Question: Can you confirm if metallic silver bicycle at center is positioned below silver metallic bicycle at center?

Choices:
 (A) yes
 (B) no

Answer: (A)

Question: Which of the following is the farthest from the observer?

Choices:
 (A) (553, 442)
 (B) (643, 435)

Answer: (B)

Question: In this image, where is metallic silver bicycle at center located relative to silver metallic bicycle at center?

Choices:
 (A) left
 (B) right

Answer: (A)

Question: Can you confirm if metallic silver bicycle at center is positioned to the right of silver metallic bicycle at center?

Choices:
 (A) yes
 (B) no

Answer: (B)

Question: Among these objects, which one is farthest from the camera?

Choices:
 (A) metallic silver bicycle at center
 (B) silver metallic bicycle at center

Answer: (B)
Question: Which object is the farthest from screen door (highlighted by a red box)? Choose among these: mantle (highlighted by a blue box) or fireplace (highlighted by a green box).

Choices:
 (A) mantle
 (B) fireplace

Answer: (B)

...

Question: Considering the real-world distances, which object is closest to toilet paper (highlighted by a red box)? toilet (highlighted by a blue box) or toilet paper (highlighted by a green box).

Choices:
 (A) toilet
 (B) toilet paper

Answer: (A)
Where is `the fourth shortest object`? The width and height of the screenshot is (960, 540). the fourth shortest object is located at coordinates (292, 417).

---

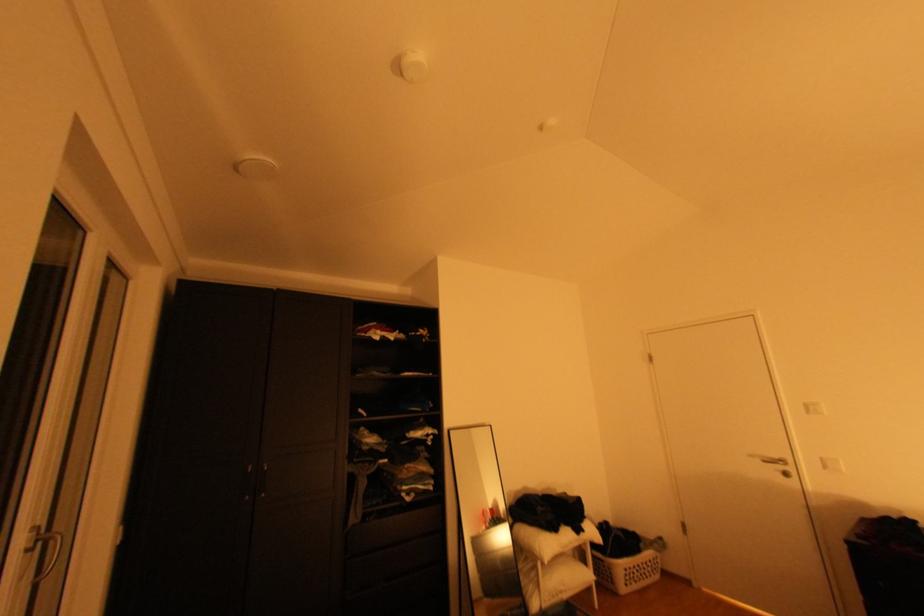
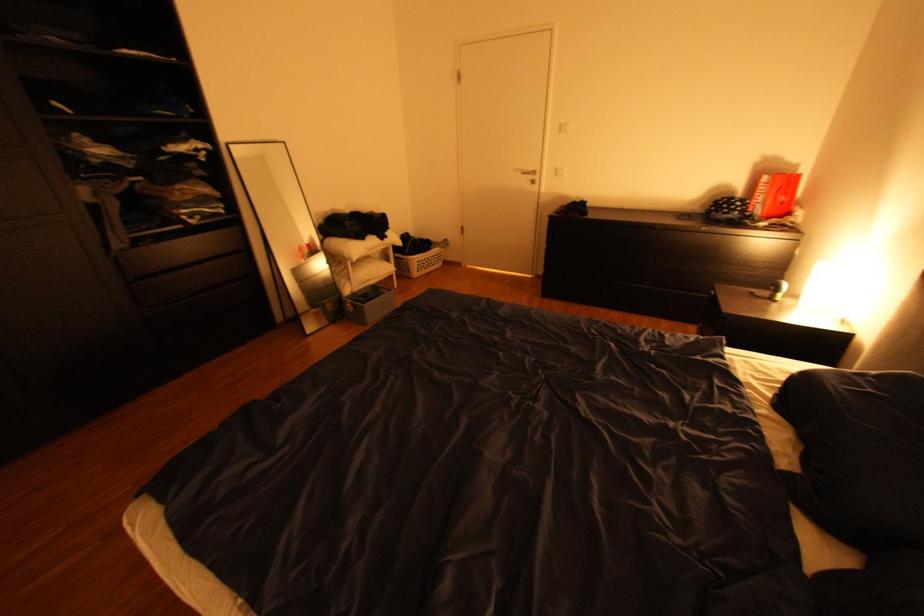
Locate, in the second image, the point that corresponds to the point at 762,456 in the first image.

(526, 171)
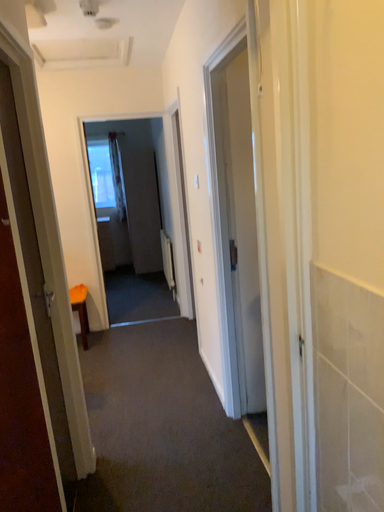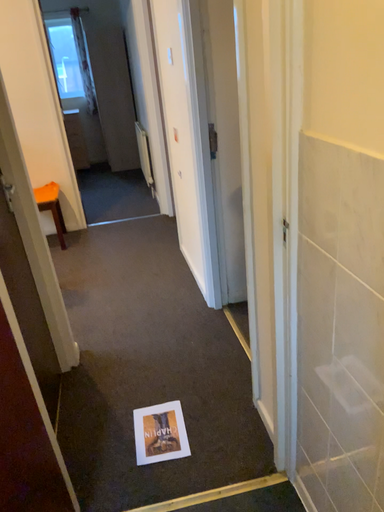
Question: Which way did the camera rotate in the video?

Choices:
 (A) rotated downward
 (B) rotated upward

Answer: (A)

◆ WHAT NEEDS TO BE DONE: Reproduce, word for word, the stretch of the data above from the line containing "below silver metallic bicycle at center?" through the line containing "(B) silver metallic bicycle at center", with both of those lines included.

◆ EXERCISE ANSWER:
Question: Can you confirm if metallic silver bicycle at center is positioned below silver metallic bicycle at center?

Choices:
 (A) yes
 (B) no

Answer: (A)

Question: Which of the following is the farthest from the observer?

Choices:
 (A) (553, 442)
 (B) (643, 435)

Answer: (B)

Question: In this image, where is metallic silver bicycle at center located relative to silver metallic bicycle at center?

Choices:
 (A) left
 (B) right

Answer: (A)

Question: Can you confirm if metallic silver bicycle at center is positioned to the right of silver metallic bicycle at center?

Choices:
 (A) yes
 (B) no

Answer: (B)

Question: Among these objects, which one is farthest from the camera?

Choices:
 (A) metallic silver bicycle at center
 (B) silver metallic bicycle at center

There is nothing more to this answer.